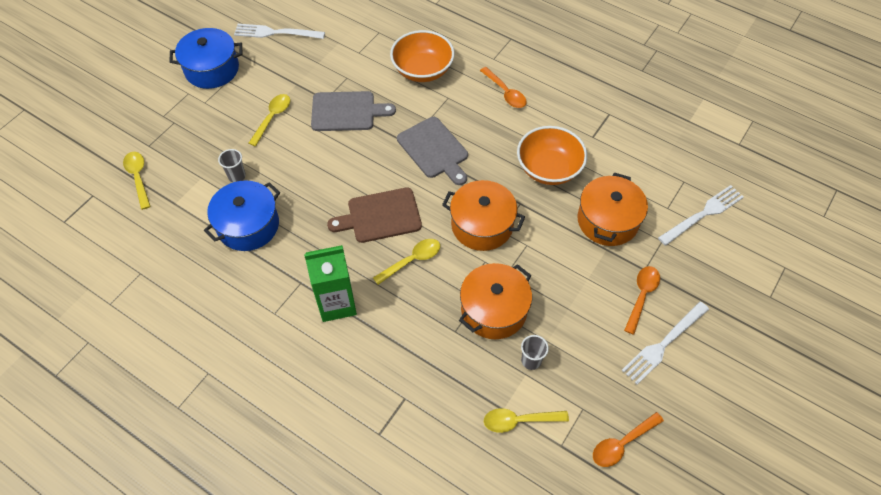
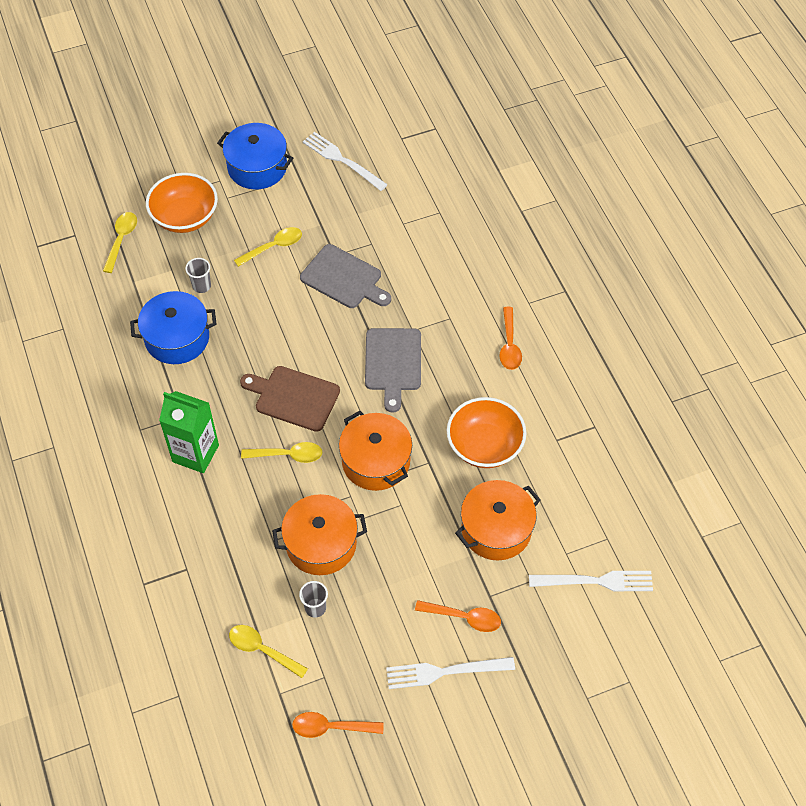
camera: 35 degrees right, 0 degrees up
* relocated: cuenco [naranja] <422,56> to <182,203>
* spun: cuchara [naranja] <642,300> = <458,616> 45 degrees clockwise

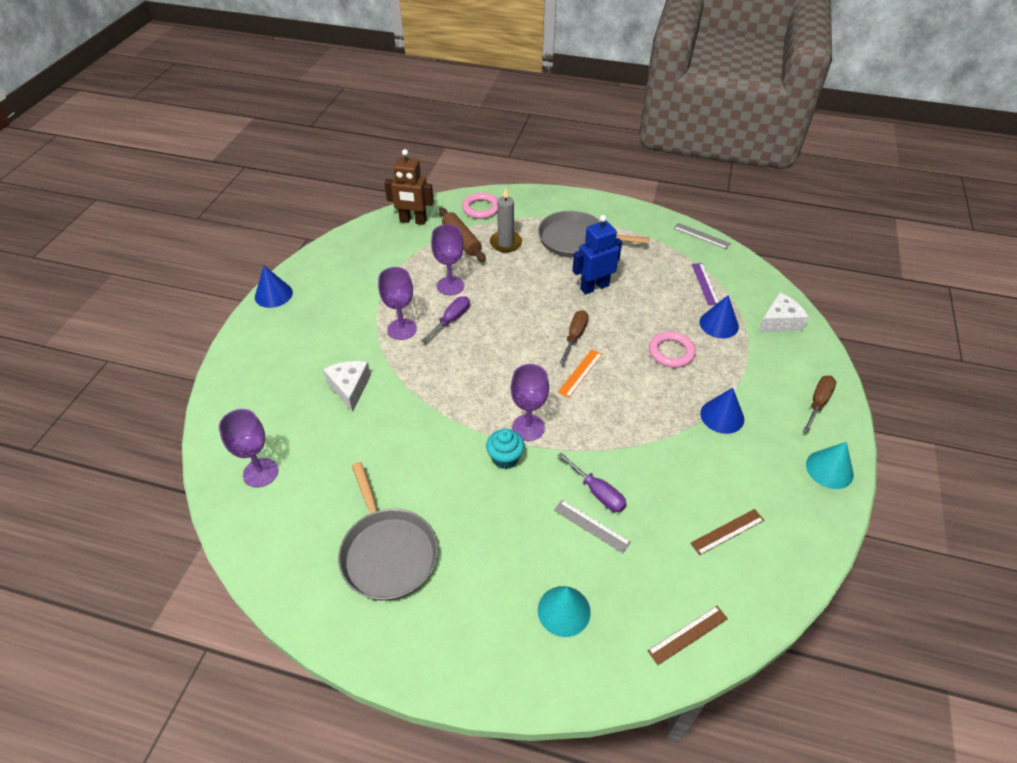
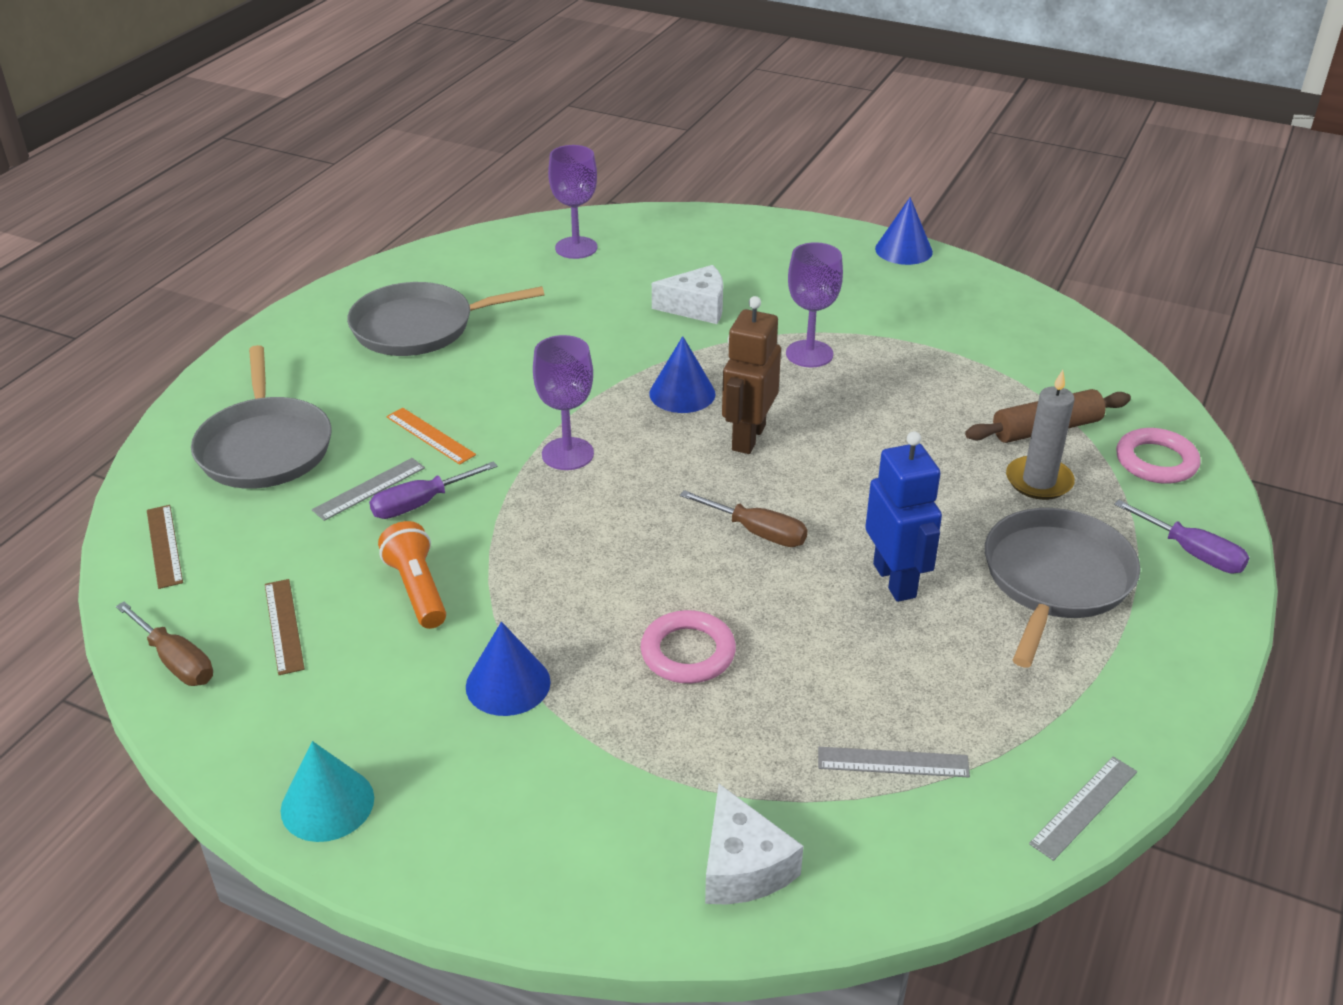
camera: 100 degrees right, 10 degrees down
* relocated: destornillador [marrón] <819,404> to <164,644>
* exchanged: cono [turquesa] <564,611> to sartén [gris] <261,417>
* appeared: lámpara de mano [naranja] <412,575>
* relocated: regla [naranja] <580,373> to <431,436>
* relocated: cono [azul] <719,316> to <682,374>
* relocated: robot [marrón] <409,187> to <751,375>
* colour: regla [morado] <705,284> to regla [gris] <894,762>
* relocated: destornillador [morado] <445,319> to <1181,536>
* missing: copa [morado] <447,259>
* missing: magdalena [turquesa] <505,448>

######

Everything in the records above should be retyped exactly except the pictures.

**FINAL ANSWER:**
camera: 35 degrees right, 0 degrees up
* relocated: cuenco [naranja] <422,56> to <182,203>
* spun: cuchara [naranja] <642,300> = <458,616> 45 degrees clockwise

camera: 100 degrees right, 10 degrees down
* relocated: destornillador [marrón] <819,404> to <164,644>
* exchanged: cono [turquesa] <564,611> to sartén [gris] <261,417>
* appeared: lámpara de mano [naranja] <412,575>
* relocated: regla [naranja] <580,373> to <431,436>
* relocated: cono [azul] <719,316> to <682,374>
* relocated: robot [marrón] <409,187> to <751,375>
* colour: regla [morado] <705,284> to regla [gris] <894,762>
* relocated: destornillador [morado] <445,319> to <1181,536>
* missing: copa [morado] <447,259>
* missing: magdalena [turquesa] <505,448>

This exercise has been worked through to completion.